■ **AIM OF THE EXERCISE**: Reproduce, exactly and in full, only the lines below from the one containing "(574, 496) = (516, 338): red" through the one containing "(595, 258) = (557, 156): green".

■ **DATA FOR THIS TASK**:
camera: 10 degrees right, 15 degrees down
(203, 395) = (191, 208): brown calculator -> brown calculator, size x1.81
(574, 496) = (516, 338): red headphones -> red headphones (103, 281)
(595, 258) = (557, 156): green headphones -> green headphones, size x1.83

* * *

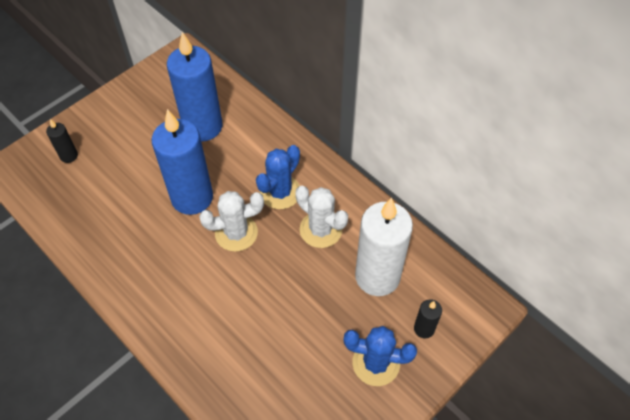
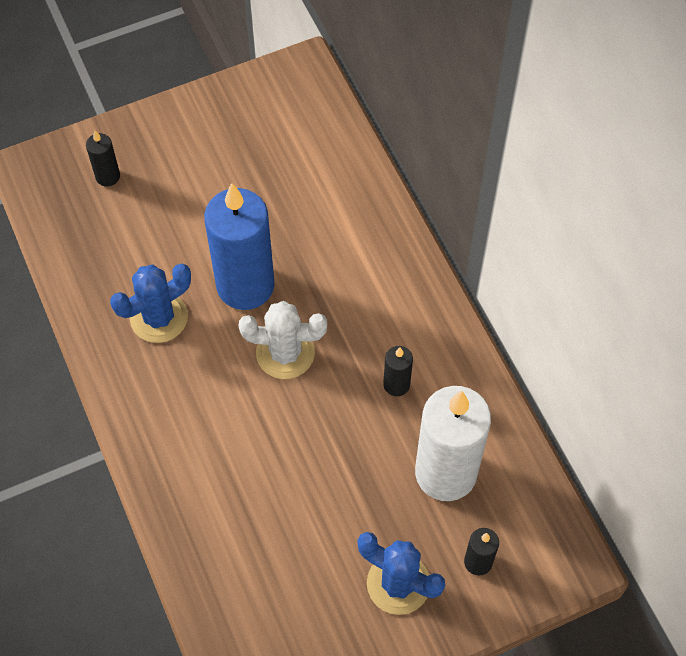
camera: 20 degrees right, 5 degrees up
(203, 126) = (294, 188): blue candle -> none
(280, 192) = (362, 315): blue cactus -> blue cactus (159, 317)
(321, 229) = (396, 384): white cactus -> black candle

■ **TASK ANSWER**:
(574, 496) = (516, 338): red headphones -> red headphones (103, 281)
(595, 258) = (557, 156): green headphones -> green headphones, size x1.83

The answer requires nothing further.